Records from a collection
--- --- ---

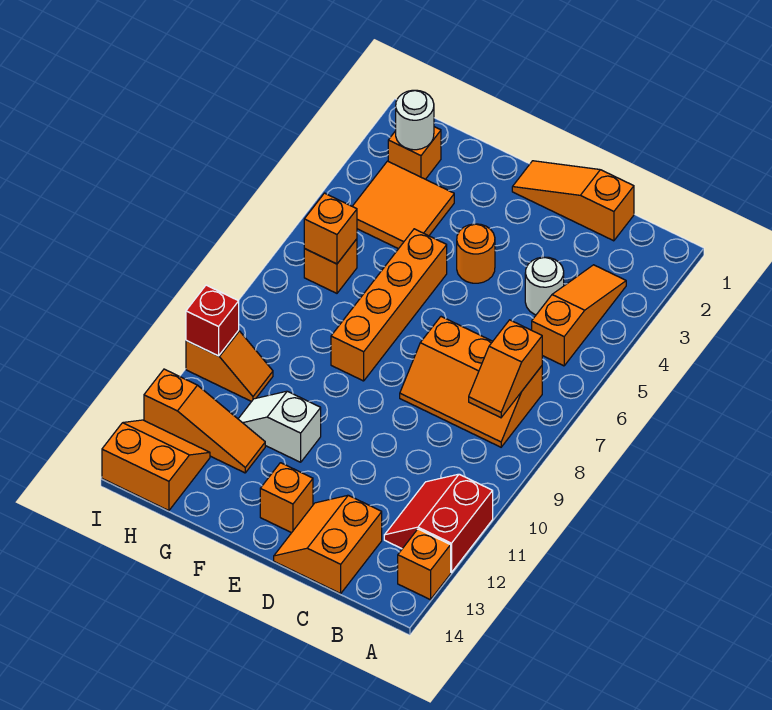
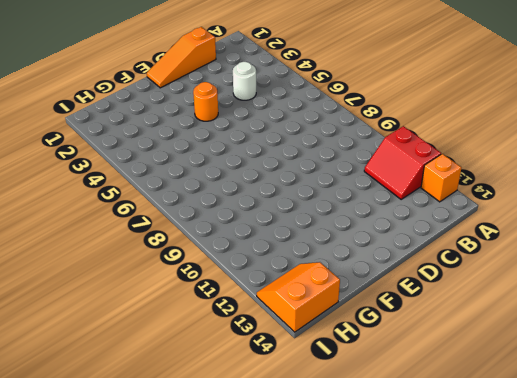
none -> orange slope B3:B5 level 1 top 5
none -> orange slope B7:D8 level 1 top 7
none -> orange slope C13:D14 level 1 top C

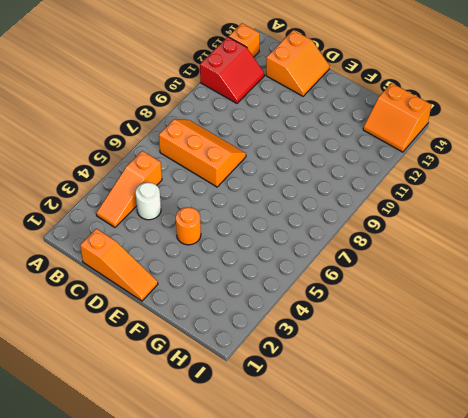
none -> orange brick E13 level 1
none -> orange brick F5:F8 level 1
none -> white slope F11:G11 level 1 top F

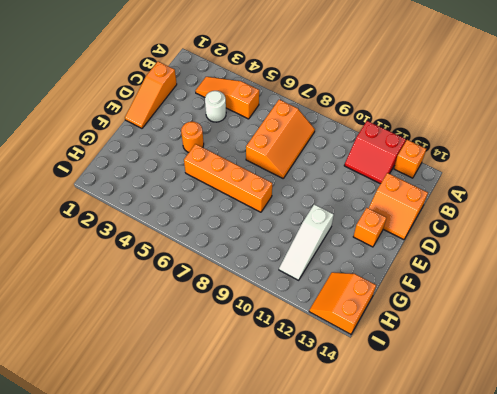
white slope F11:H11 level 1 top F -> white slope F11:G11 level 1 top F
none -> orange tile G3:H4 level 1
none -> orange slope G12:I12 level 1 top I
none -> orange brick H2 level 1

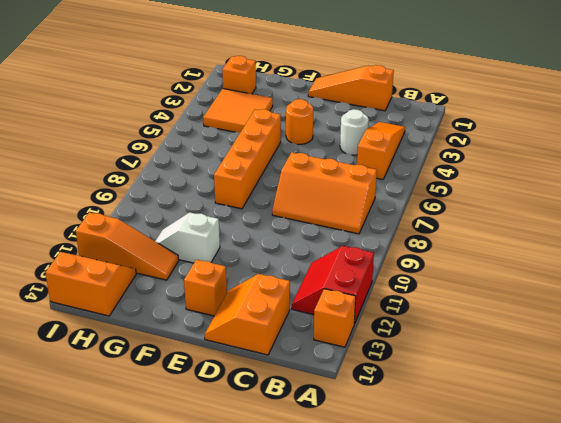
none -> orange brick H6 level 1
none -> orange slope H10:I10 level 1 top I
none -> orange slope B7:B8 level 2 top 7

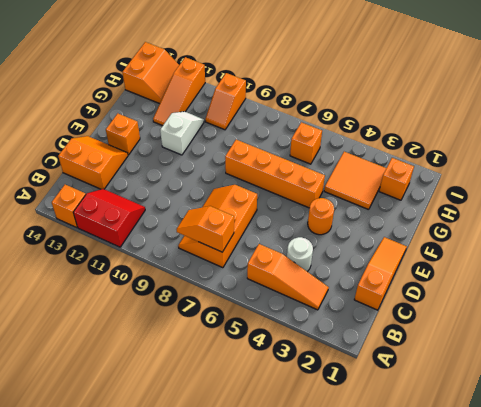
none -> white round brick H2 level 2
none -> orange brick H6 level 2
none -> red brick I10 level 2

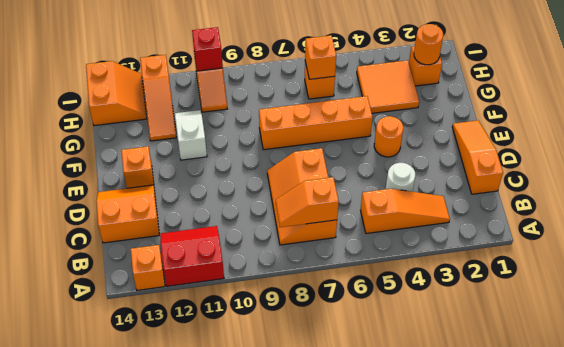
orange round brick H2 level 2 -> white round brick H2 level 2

--- --- ---

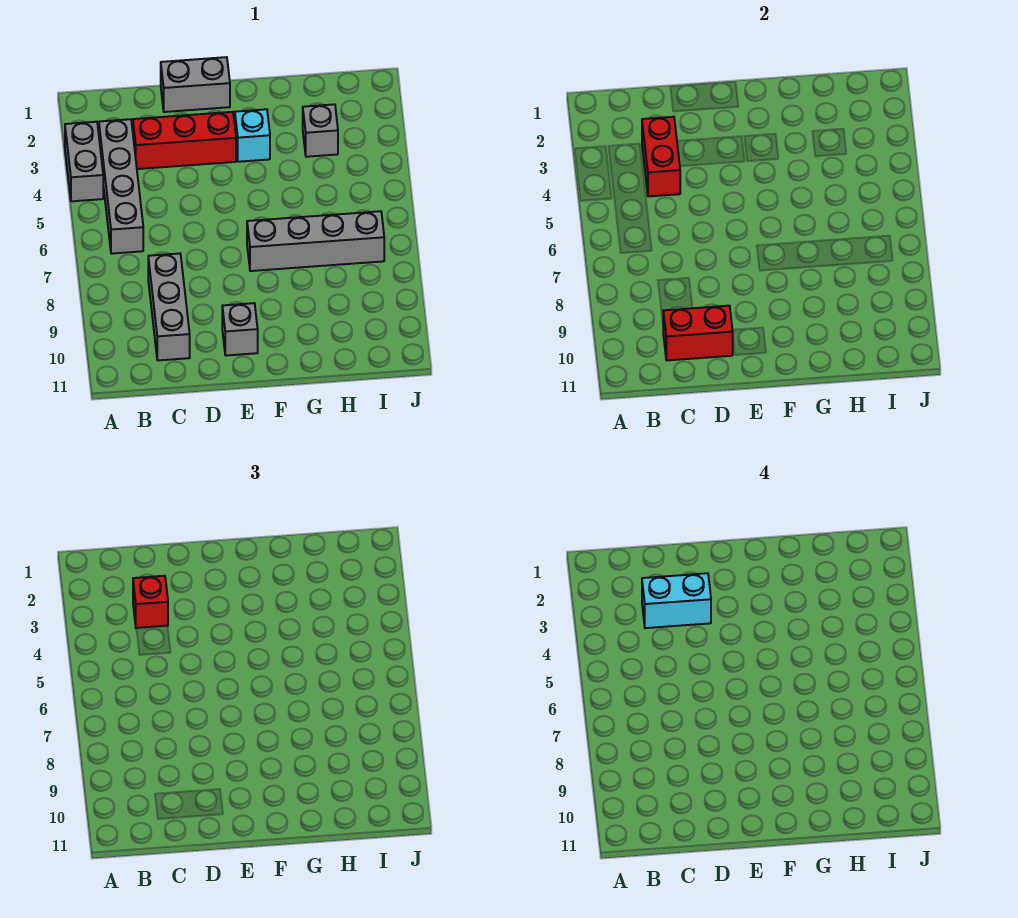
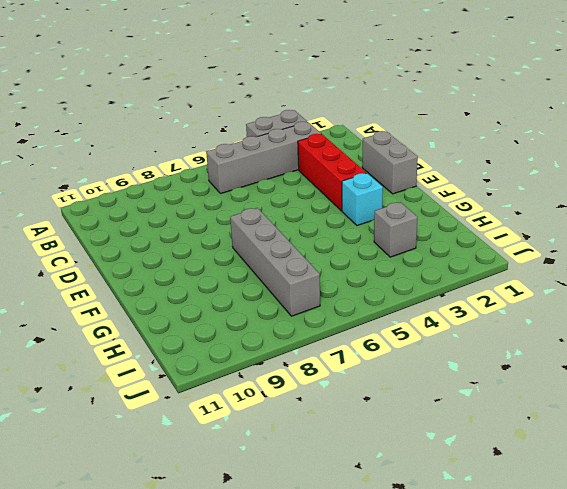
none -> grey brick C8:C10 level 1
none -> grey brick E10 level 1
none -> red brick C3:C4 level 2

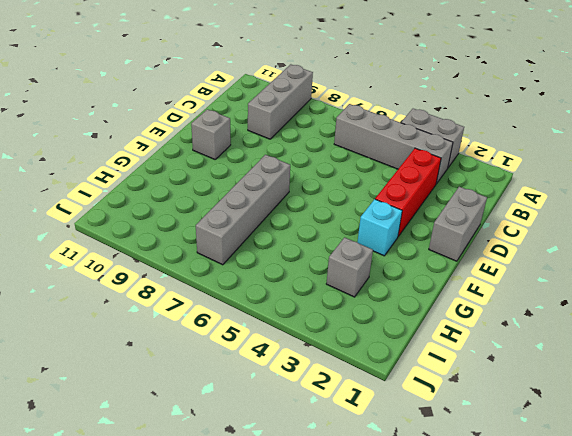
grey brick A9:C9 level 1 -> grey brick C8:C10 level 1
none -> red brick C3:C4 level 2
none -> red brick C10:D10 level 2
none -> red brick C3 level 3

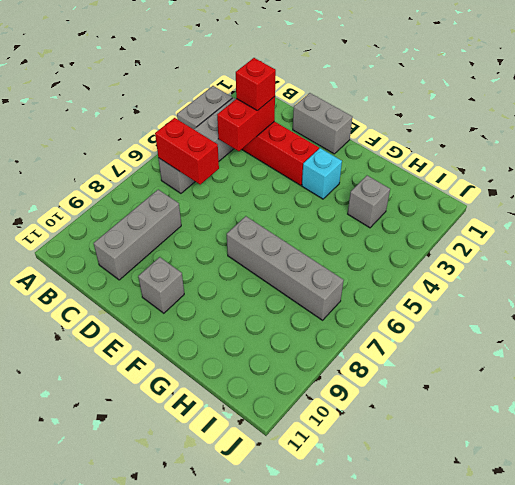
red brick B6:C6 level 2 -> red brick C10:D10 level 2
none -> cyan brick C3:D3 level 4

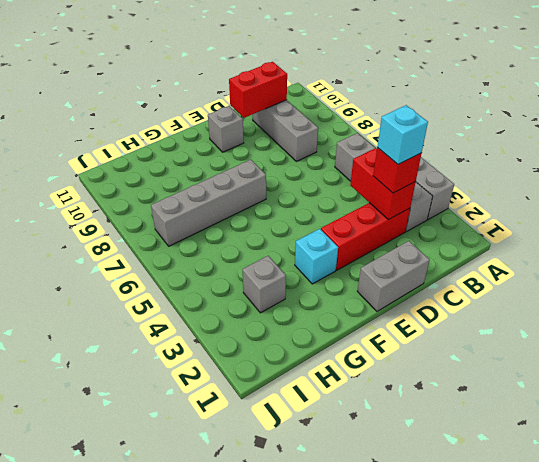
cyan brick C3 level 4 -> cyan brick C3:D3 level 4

--- --- ---

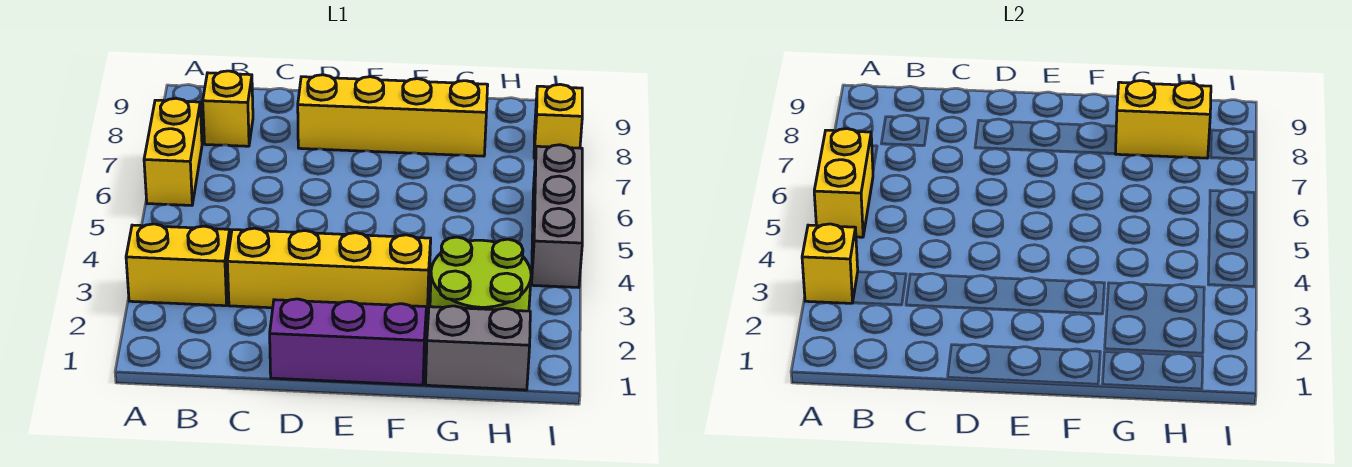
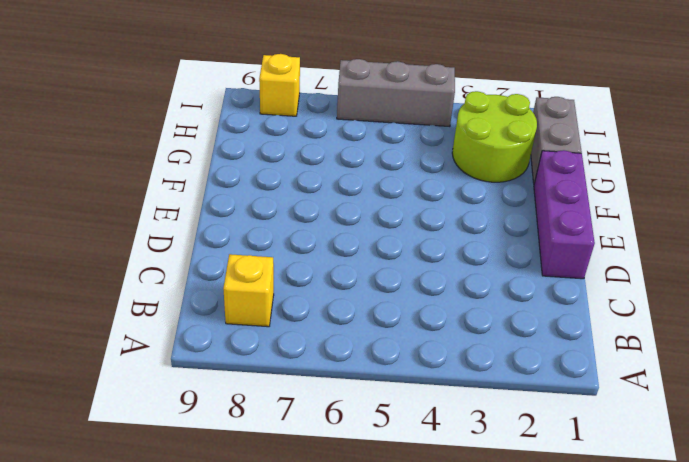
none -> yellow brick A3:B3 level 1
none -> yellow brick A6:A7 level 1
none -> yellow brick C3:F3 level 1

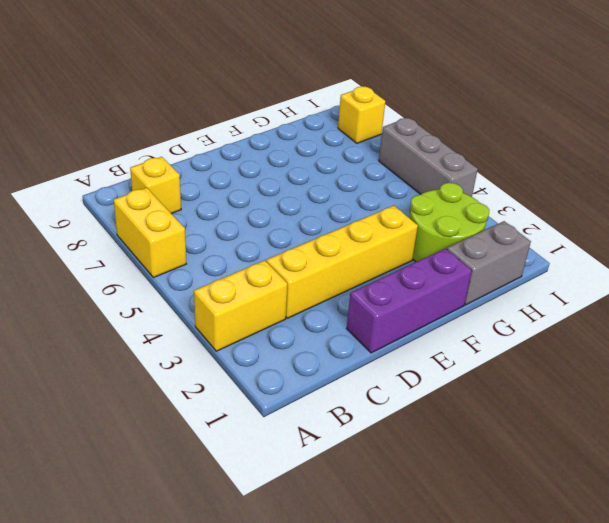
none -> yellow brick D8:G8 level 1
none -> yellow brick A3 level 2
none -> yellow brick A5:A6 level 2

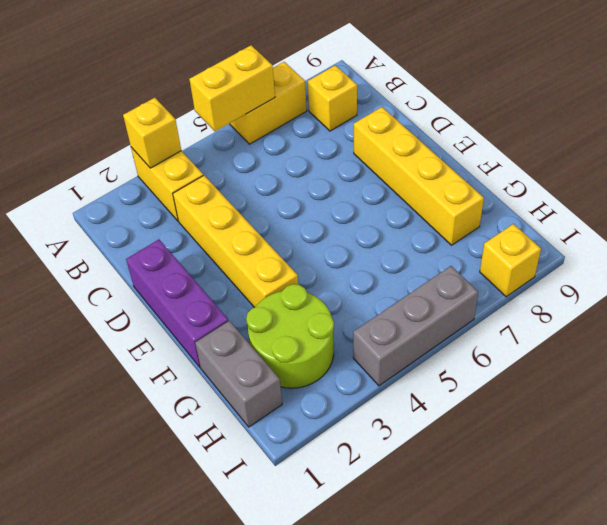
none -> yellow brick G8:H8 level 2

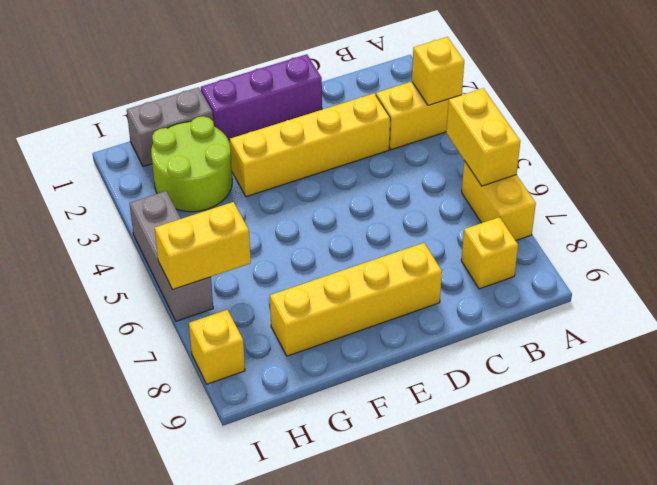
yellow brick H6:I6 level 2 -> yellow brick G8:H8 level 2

--- --- ---

Work task
Wherever a line above contains the string "grey", copy that line.

Solution to this problem
none -> grey brick C8:C10 level 1
none -> grey brick E10 level 1
grey brick A9:C9 level 1 -> grey brick C8:C10 level 1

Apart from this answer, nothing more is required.